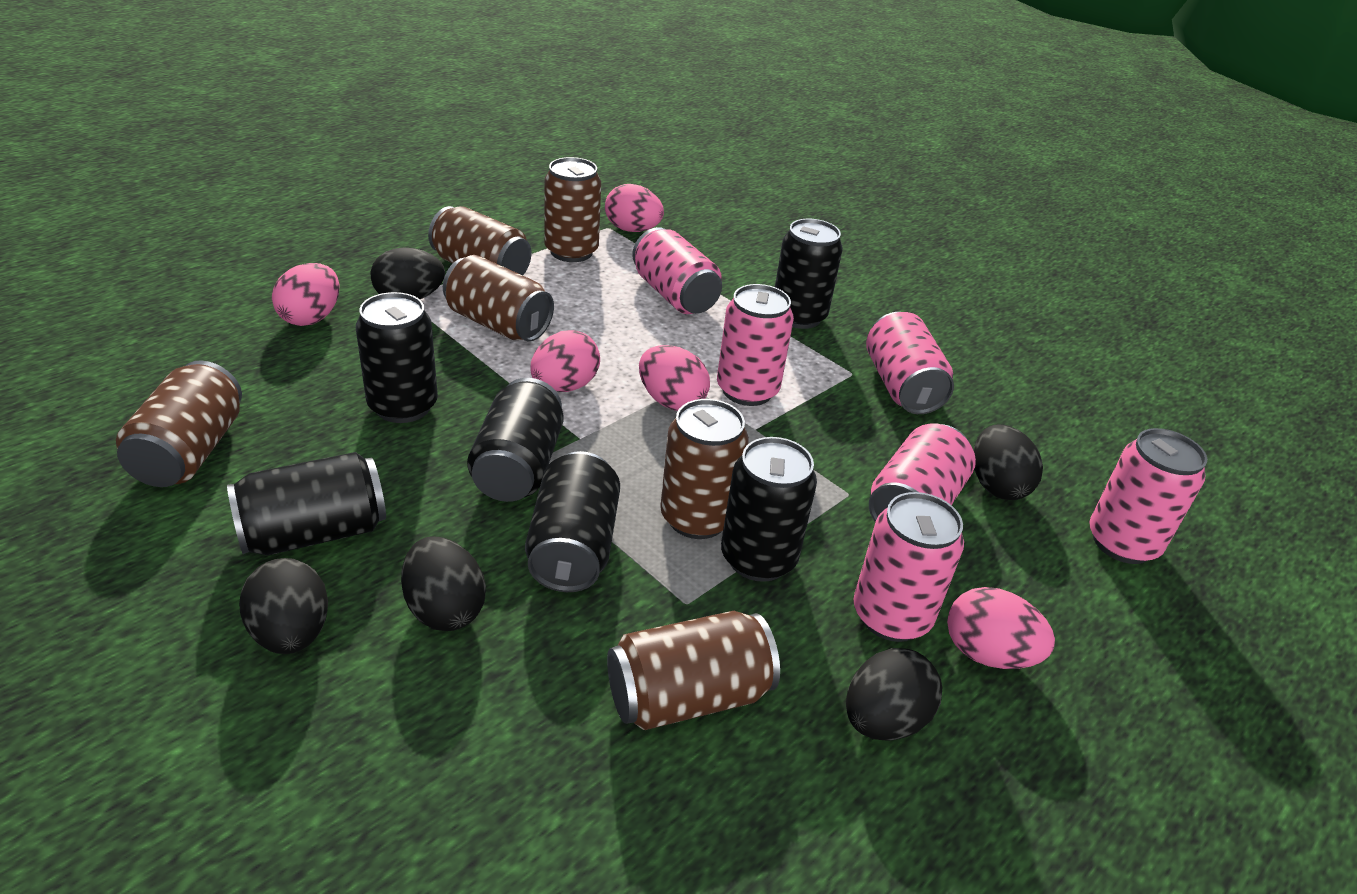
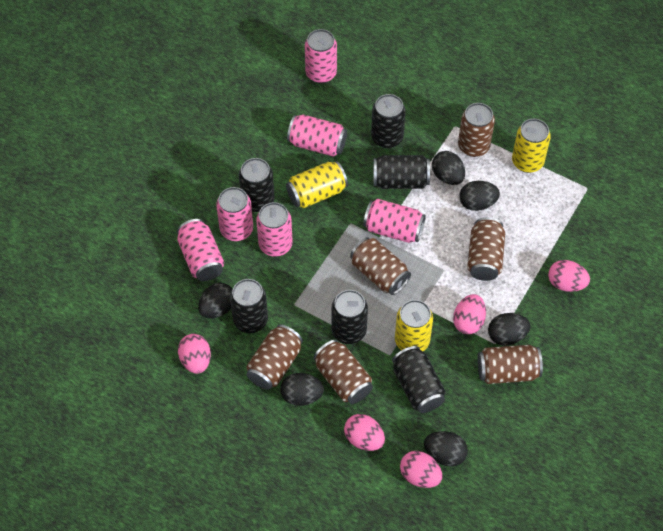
black egg: 5 -> 6
yellow can: 0 -> 3

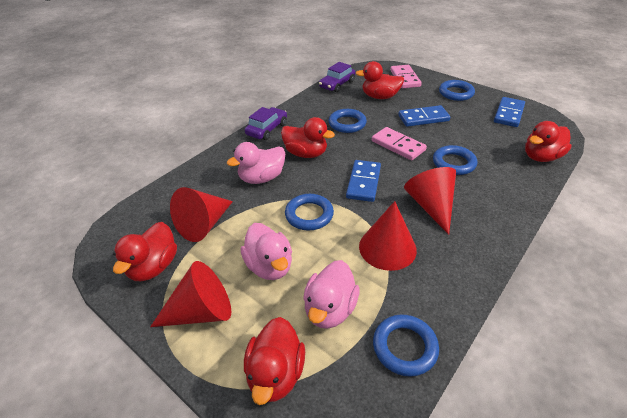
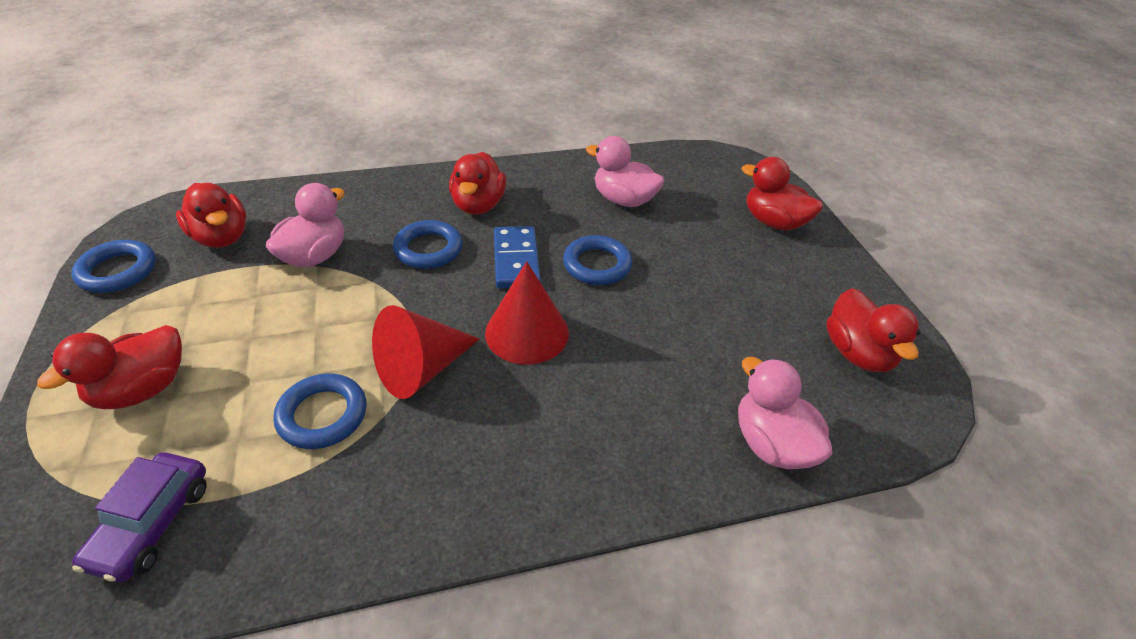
blue domino: 3 -> 1
blue ring: 5 -> 4
pink domino: 2 -> 0
purple car: 2 -> 1
red cone: 4 -> 2

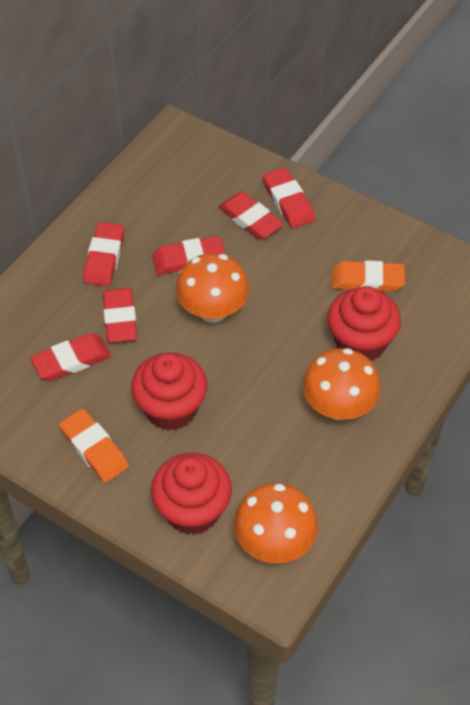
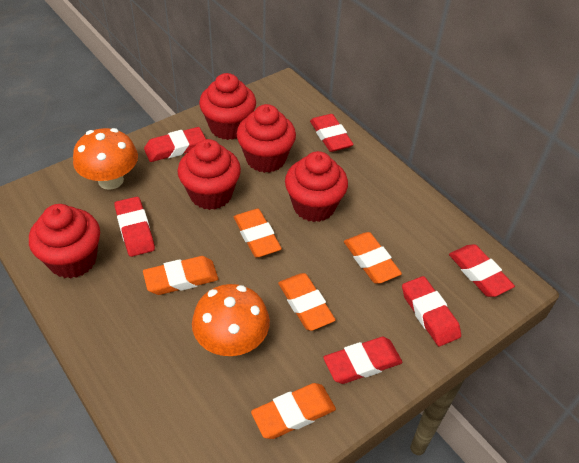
orange eraser: 2 -> 5
orange mushroom: 3 -> 2
red cupcake: 3 -> 5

++++++++

What you are asked to do:
Copy the records above exactly, leaving out every picture.

Answer for this exercise:
black egg: 5 -> 6
yellow can: 0 -> 3

blue domino: 3 -> 1
blue ring: 5 -> 4
pink domino: 2 -> 0
purple car: 2 -> 1
red cone: 4 -> 2

orange eraser: 2 -> 5
orange mushroom: 3 -> 2
red cupcake: 3 -> 5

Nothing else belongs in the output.